'''
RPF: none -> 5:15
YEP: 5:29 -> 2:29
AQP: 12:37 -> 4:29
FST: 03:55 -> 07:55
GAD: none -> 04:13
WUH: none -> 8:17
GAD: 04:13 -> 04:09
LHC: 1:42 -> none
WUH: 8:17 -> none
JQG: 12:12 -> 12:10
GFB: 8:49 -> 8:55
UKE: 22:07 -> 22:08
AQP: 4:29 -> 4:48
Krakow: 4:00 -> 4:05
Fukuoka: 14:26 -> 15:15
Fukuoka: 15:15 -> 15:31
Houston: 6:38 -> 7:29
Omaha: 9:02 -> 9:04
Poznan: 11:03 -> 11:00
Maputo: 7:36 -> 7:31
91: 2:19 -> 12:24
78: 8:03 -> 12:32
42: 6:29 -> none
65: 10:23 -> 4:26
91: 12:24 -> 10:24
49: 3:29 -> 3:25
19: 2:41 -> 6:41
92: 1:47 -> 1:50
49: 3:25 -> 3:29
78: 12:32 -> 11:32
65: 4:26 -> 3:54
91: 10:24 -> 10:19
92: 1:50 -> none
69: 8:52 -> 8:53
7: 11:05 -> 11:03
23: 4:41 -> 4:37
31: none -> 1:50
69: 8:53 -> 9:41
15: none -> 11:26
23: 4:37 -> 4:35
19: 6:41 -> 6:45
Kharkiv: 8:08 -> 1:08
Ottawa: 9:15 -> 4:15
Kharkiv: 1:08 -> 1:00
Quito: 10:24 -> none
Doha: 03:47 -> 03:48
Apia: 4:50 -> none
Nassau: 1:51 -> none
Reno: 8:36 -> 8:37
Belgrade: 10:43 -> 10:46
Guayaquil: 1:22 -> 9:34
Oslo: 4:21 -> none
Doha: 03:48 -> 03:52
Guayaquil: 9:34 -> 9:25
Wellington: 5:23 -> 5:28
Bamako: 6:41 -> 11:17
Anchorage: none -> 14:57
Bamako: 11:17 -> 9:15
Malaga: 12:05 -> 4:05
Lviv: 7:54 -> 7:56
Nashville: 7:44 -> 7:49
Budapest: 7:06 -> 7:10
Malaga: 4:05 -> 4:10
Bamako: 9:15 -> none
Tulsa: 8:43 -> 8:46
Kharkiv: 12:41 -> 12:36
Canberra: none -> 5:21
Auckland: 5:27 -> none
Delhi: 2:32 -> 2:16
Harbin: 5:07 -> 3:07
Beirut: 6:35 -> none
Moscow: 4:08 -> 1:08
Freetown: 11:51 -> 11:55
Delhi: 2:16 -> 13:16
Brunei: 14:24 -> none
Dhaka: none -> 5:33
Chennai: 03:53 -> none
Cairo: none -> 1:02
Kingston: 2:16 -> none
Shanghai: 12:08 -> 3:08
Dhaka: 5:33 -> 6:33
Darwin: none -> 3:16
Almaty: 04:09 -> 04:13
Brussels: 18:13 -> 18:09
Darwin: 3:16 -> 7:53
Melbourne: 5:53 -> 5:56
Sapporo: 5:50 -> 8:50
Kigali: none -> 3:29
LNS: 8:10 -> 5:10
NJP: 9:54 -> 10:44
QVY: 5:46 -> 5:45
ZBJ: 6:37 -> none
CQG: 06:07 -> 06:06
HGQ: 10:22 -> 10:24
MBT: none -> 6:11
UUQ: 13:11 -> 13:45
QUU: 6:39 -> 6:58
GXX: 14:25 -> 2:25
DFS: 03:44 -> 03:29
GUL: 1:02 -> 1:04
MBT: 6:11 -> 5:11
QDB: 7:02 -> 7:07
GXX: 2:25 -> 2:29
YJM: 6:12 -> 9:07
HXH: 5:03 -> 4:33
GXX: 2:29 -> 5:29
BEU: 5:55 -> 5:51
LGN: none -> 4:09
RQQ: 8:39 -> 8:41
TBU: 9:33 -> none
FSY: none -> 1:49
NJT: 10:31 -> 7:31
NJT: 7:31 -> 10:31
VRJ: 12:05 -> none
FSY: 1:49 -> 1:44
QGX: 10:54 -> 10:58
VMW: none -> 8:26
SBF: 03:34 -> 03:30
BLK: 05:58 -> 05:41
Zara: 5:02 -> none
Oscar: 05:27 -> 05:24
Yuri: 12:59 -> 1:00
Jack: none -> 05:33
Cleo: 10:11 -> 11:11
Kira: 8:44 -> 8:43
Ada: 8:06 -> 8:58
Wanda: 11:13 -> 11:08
'''
Copy out every one of the records above verbatim, line for line, with nothing changed.

◆ RESPONSE TO THE TASK:
RPF: none -> 5:15
YEP: 5:29 -> 2:29
AQP: 12:37 -> 4:29
FST: 03:55 -> 07:55
GAD: none -> 04:13
WUH: none -> 8:17
GAD: 04:13 -> 04:09
LHC: 1:42 -> none
WUH: 8:17 -> none
JQG: 12:12 -> 12:10
GFB: 8:49 -> 8:55
UKE: 22:07 -> 22:08
AQP: 4:29 -> 4:48
Krakow: 4:00 -> 4:05
Fukuoka: 14:26 -> 15:15
Fukuoka: 15:15 -> 15:31
Houston: 6:38 -> 7:29
Omaha: 9:02 -> 9:04
Poznan: 11:03 -> 11:00
Maputo: 7:36 -> 7:31
91: 2:19 -> 12:24
78: 8:03 -> 12:32
42: 6:29 -> none
65: 10:23 -> 4:26
91: 12:24 -> 10:24
49: 3:29 -> 3:25
19: 2:41 -> 6:41
92: 1:47 -> 1:50
49: 3:25 -> 3:29
78: 12:32 -> 11:32
65: 4:26 -> 3:54
91: 10:24 -> 10:19
92: 1:50 -> none
69: 8:52 -> 8:53
7: 11:05 -> 11:03
23: 4:41 -> 4:37
31: none -> 1:50
69: 8:53 -> 9:41
15: none -> 11:26
23: 4:37 -> 4:35
19: 6:41 -> 6:45
Kharkiv: 8:08 -> 1:08
Ottawa: 9:15 -> 4:15
Kharkiv: 1:08 -> 1:00
Quito: 10:24 -> none
Doha: 03:47 -> 03:48
Apia: 4:50 -> none
Nassau: 1:51 -> none
Reno: 8:36 -> 8:37
Belgrade: 10:43 -> 10:46
Guayaquil: 1:22 -> 9:34
Oslo: 4:21 -> none
Doha: 03:48 -> 03:52
Guayaquil: 9:34 -> 9:25
Wellington: 5:23 -> 5:28
Bamako: 6:41 -> 11:17
Anchorage: none -> 14:57
Bamako: 11:17 -> 9:15
Malaga: 12:05 -> 4:05
Lviv: 7:54 -> 7:56
Nashville: 7:44 -> 7:49
Budapest: 7:06 -> 7:10
Malaga: 4:05 -> 4:10
Bamako: 9:15 -> none
Tulsa: 8:43 -> 8:46
Kharkiv: 12:41 -> 12:36
Canberra: none -> 5:21
Auckland: 5:27 -> none
Delhi: 2:32 -> 2:16
Harbin: 5:07 -> 3:07
Beirut: 6:35 -> none
Moscow: 4:08 -> 1:08
Freetown: 11:51 -> 11:55
Delhi: 2:16 -> 13:16
Brunei: 14:24 -> none
Dhaka: none -> 5:33
Chennai: 03:53 -> none
Cairo: none -> 1:02
Kingston: 2:16 -> none
Shanghai: 12:08 -> 3:08
Dhaka: 5:33 -> 6:33
Darwin: none -> 3:16
Almaty: 04:09 -> 04:13
Brussels: 18:13 -> 18:09
Darwin: 3:16 -> 7:53
Melbourne: 5:53 -> 5:56
Sapporo: 5:50 -> 8:50
Kigali: none -> 3:29
LNS: 8:10 -> 5:10
NJP: 9:54 -> 10:44
QVY: 5:46 -> 5:45
ZBJ: 6:37 -> none
CQG: 06:07 -> 06:06
HGQ: 10:22 -> 10:24
MBT: none -> 6:11
UUQ: 13:11 -> 13:45
QUU: 6:39 -> 6:58
GXX: 14:25 -> 2:25
DFS: 03:44 -> 03:29
GUL: 1:02 -> 1:04
MBT: 6:11 -> 5:11
QDB: 7:02 -> 7:07
GXX: 2:25 -> 2:29
YJM: 6:12 -> 9:07
HXH: 5:03 -> 4:33
GXX: 2:29 -> 5:29
BEU: 5:55 -> 5:51
LGN: none -> 4:09
RQQ: 8:39 -> 8:41
TBU: 9:33 -> none
FSY: none -> 1:49
NJT: 10:31 -> 7:31
NJT: 7:31 -> 10:31
VRJ: 12:05 -> none
FSY: 1:49 -> 1:44
QGX: 10:54 -> 10:58
VMW: none -> 8:26
SBF: 03:34 -> 03:30
BLK: 05:58 -> 05:41
Zara: 5:02 -> none
Oscar: 05:27 -> 05:24
Yuri: 12:59 -> 1:00
Jack: none -> 05:33
Cleo: 10:11 -> 11:11
Kira: 8:44 -> 8:43
Ada: 8:06 -> 8:58
Wanda: 11:13 -> 11:08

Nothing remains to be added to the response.